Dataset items
▬▬▬

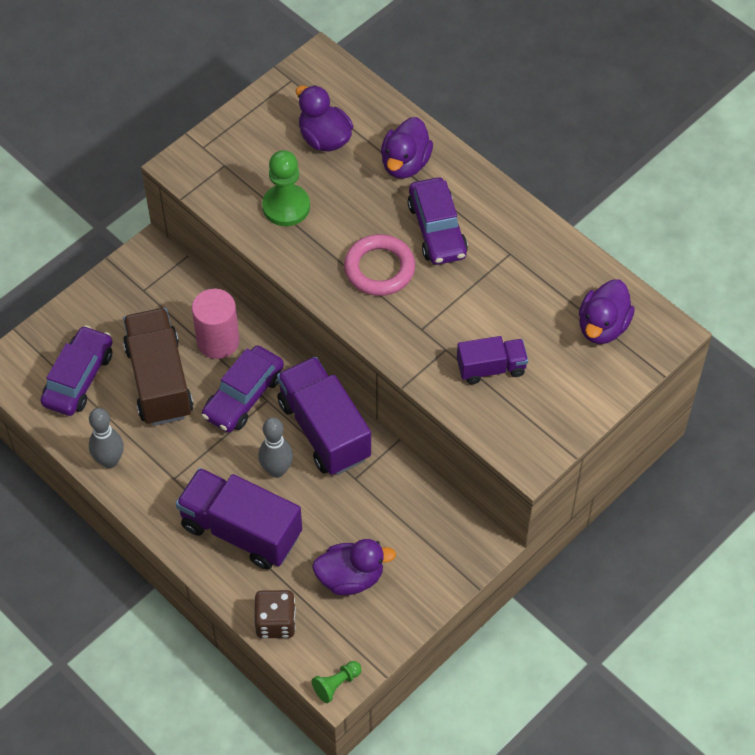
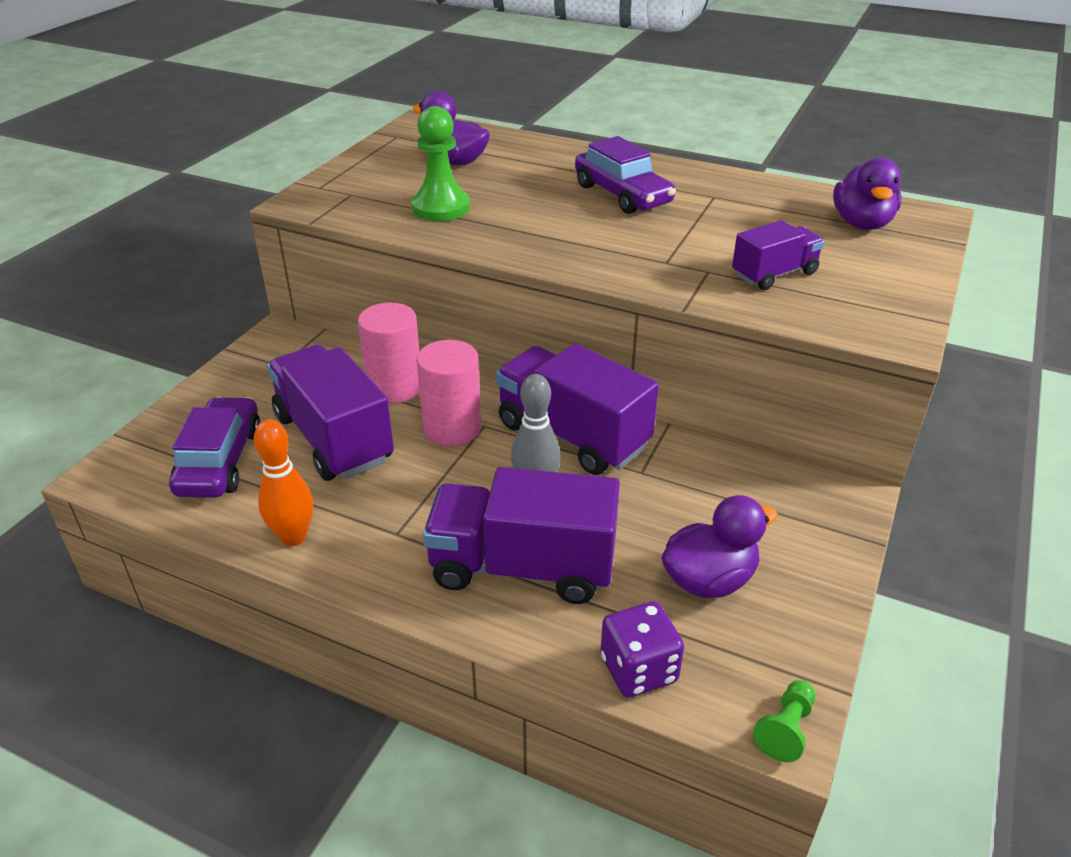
camera: 20 degrees left, 20 degrees down
grey bowling pin [89,408,124,468] -> orange bowling pin [254,419,313,546]
brown truck [123,308,193,426] -> purple truck [267,344,394,481]
purple car [202,346,284,432] -> pink cylinder [417,340,482,446]
brown dice [254,590,296,638] -> purple dice [600,601,684,697]
pink ring [344,234,415,296] -> none
purple duck [381,117,433,179] -> none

▬▬▬

**TASK REQUIREMENTS**
What is needed is an exact copy of every entry, minus the images.

**EXERCISE OUTPUT**
camera: 20 degrees left, 20 degrees down
grey bowling pin [89,408,124,468] -> orange bowling pin [254,419,313,546]
brown truck [123,308,193,426] -> purple truck [267,344,394,481]
purple car [202,346,284,432] -> pink cylinder [417,340,482,446]
brown dice [254,590,296,638] -> purple dice [600,601,684,697]
pink ring [344,234,415,296] -> none
purple duck [381,117,433,179] -> none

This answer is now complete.